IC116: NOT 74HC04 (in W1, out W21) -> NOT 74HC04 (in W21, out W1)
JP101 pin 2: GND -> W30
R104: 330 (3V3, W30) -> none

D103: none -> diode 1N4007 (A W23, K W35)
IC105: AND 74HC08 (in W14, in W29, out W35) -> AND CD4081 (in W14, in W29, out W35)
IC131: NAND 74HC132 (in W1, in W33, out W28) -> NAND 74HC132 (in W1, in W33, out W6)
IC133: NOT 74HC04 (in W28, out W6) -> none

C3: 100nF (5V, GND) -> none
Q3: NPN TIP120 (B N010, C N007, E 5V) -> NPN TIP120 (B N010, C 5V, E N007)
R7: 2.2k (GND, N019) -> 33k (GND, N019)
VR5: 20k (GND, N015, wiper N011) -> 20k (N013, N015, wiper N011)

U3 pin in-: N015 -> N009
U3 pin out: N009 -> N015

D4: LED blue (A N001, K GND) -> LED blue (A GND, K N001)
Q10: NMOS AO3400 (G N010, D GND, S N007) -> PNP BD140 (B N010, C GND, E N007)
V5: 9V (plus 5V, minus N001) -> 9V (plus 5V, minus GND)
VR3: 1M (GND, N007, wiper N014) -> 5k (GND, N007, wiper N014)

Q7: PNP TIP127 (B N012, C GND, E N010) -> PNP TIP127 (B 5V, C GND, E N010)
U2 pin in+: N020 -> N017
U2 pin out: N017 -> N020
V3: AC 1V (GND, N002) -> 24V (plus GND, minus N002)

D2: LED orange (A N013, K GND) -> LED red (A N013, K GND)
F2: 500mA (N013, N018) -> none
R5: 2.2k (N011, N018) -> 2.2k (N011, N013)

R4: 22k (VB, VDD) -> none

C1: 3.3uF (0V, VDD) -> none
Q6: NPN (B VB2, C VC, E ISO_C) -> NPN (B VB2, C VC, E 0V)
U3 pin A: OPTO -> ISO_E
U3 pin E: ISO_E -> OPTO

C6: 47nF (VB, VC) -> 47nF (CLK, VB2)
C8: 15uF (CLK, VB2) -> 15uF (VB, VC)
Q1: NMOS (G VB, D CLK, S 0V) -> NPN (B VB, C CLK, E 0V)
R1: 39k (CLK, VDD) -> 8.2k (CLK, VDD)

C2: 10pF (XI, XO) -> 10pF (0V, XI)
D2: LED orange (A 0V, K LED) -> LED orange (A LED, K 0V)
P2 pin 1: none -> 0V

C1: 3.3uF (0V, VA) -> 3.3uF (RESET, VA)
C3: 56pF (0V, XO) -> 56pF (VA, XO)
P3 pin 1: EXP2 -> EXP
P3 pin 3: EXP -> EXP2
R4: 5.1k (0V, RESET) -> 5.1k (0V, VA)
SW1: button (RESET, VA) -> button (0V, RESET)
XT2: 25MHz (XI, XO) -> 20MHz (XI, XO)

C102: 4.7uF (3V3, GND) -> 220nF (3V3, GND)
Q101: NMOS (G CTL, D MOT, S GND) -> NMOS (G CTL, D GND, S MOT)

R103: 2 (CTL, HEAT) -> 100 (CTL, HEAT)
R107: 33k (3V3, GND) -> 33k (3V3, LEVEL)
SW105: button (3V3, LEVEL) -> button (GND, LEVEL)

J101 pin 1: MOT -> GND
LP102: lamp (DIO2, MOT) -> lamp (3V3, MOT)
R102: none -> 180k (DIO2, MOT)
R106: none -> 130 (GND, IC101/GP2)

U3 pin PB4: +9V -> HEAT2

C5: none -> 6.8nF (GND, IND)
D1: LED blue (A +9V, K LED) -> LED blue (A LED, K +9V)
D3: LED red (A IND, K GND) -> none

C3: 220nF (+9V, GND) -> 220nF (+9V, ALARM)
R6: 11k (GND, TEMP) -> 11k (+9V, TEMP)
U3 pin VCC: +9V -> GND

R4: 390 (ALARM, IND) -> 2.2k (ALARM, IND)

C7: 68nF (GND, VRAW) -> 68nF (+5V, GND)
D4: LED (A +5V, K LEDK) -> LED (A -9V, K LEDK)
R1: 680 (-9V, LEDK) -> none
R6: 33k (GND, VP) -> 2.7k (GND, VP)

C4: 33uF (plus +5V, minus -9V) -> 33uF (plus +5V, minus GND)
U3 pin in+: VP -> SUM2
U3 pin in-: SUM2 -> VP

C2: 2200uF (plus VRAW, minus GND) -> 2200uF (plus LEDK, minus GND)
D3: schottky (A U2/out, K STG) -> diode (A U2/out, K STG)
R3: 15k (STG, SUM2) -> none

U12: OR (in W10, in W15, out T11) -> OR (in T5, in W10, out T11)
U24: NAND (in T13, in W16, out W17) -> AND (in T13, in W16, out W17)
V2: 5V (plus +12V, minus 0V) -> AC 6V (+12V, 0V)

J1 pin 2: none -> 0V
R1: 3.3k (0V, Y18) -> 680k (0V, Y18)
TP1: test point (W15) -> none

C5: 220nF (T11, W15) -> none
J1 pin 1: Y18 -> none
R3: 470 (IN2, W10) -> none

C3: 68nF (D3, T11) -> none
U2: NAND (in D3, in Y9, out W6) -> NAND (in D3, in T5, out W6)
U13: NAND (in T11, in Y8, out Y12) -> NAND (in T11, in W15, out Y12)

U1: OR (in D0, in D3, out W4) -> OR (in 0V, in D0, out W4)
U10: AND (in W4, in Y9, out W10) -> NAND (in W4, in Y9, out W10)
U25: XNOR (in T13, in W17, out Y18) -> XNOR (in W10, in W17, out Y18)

◆ Problem to work on ◆
Copy word for word the stretch of entries above from the line that has "V3: AC 1V (GND, N002)" through the line that has "Q6: NPN (B VB2, C", both ends included, and nothing outside it.

◆ Answer to this task ◆
V3: AC 1V (GND, N002) -> 24V (plus GND, minus N002)

D2: LED orange (A N013, K GND) -> LED red (A N013, K GND)
F2: 500mA (N013, N018) -> none
R5: 2.2k (N011, N018) -> 2.2k (N011, N013)

R4: 22k (VB, VDD) -> none

C1: 3.3uF (0V, VDD) -> none
Q6: NPN (B VB2, C VC, E ISO_C) -> NPN (B VB2, C VC, E 0V)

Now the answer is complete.